Work request:
The full set of entries is to be printed exactly, with pictures excluded.

─── Records ───

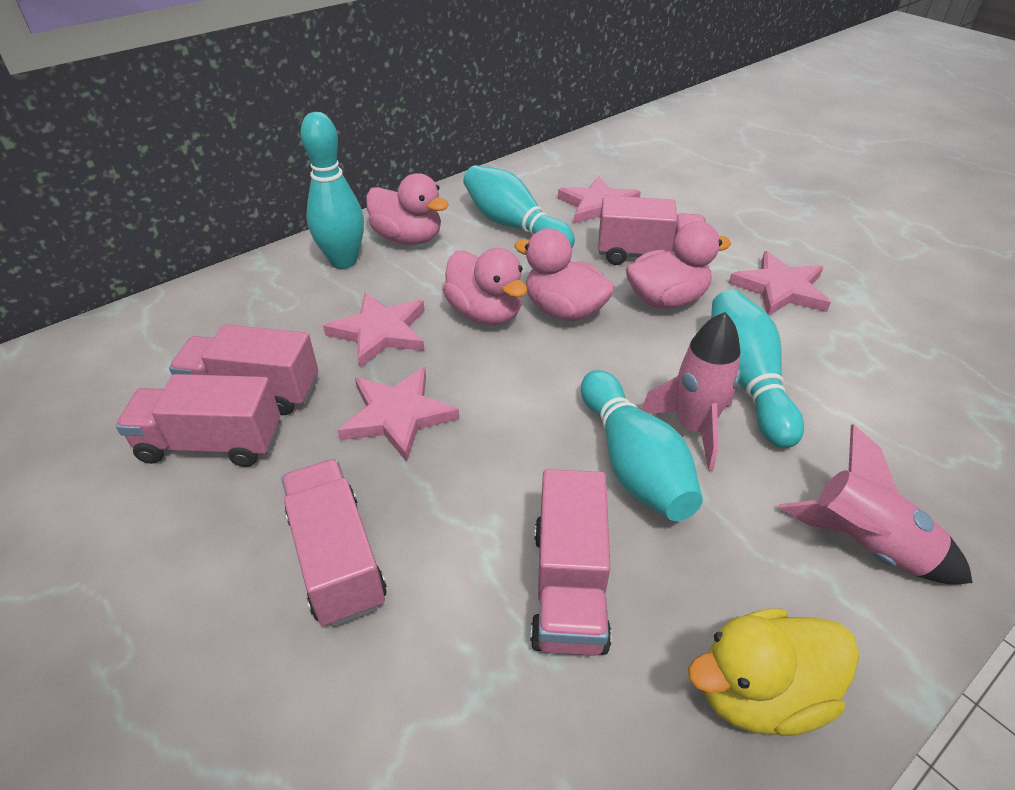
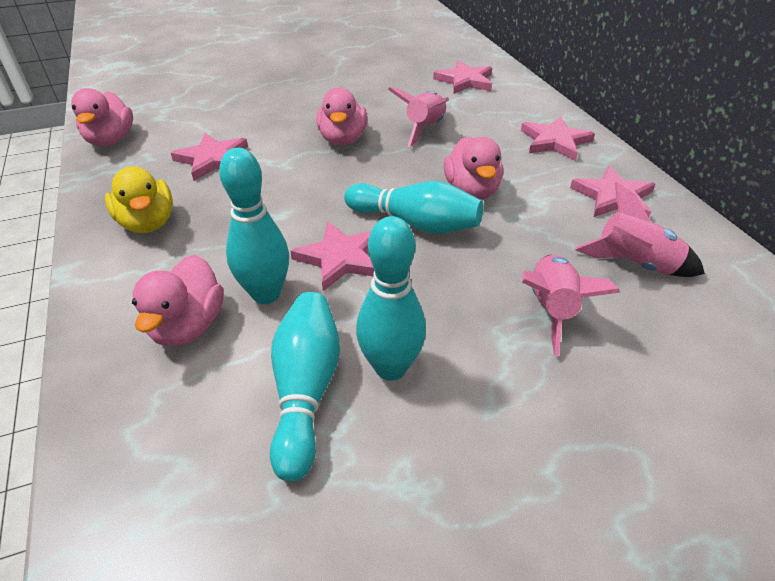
pink rocket: 2 -> 3
pink star: 4 -> 5
pink truck: 5 -> 0

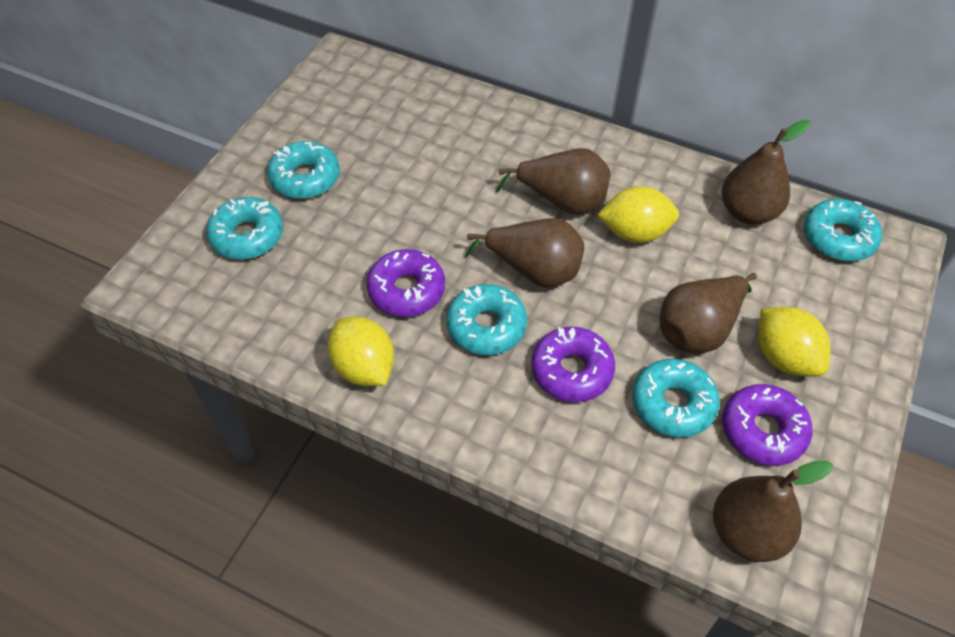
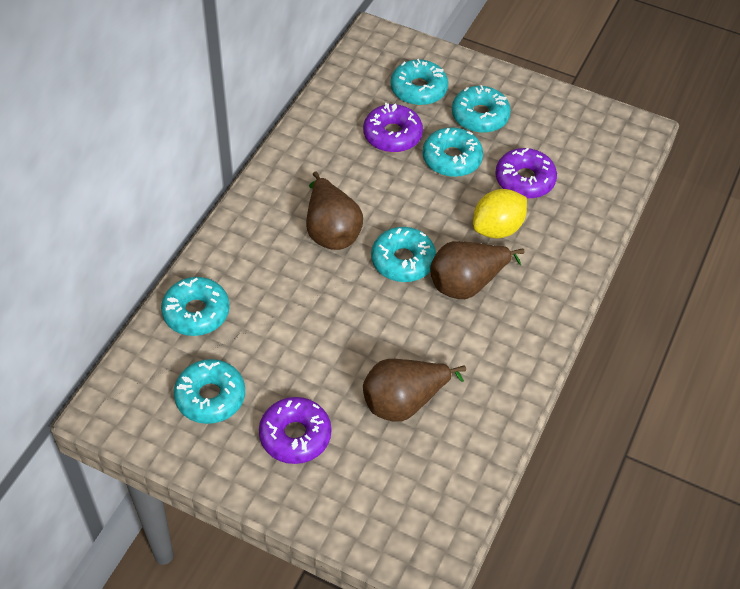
brown pear: 5 -> 3
turquoise donut: 5 -> 6
yellow lemon: 3 -> 1

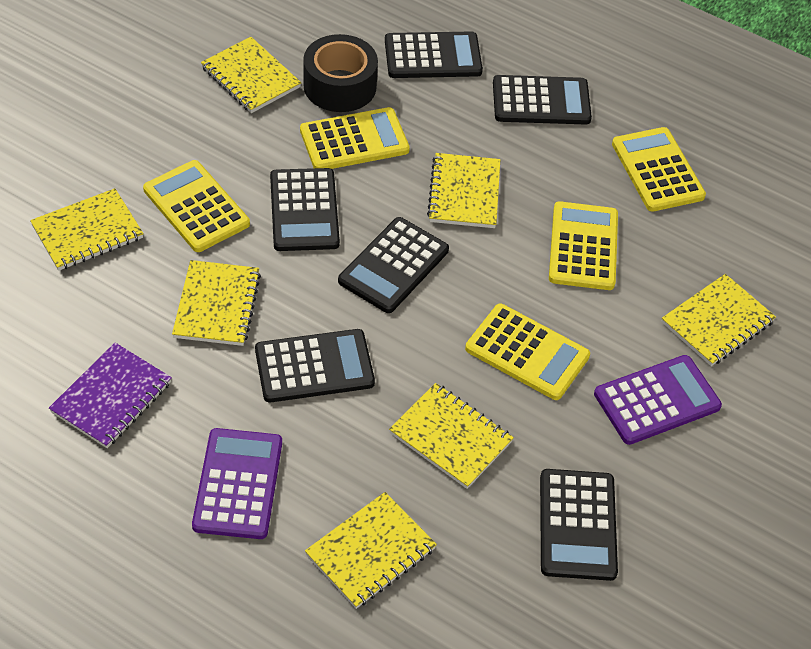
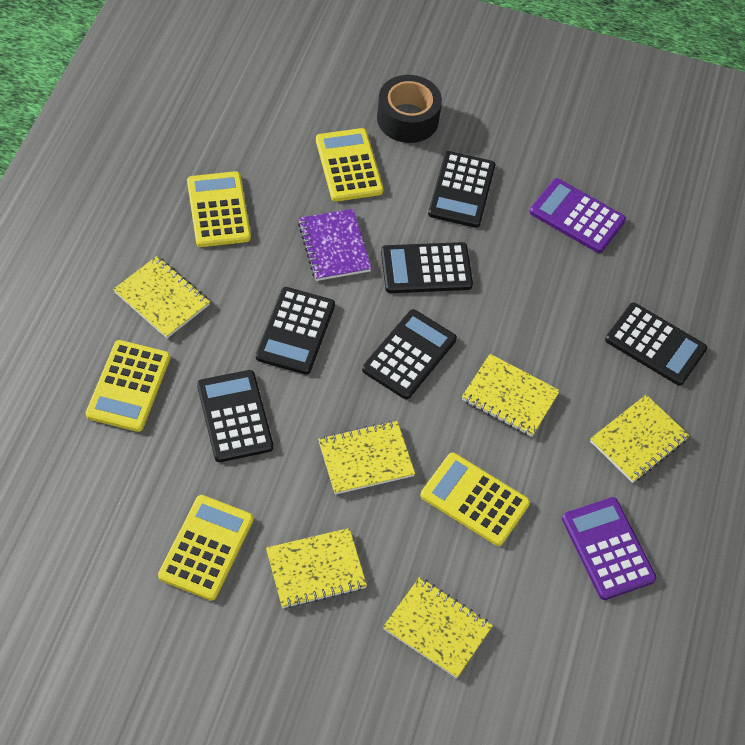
yellow notebook: 7 -> 6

───

Exercise solution:
pink rocket: 2 -> 3
pink star: 4 -> 5
pink truck: 5 -> 0

brown pear: 5 -> 3
turquoise donut: 5 -> 6
yellow lemon: 3 -> 1

yellow notebook: 7 -> 6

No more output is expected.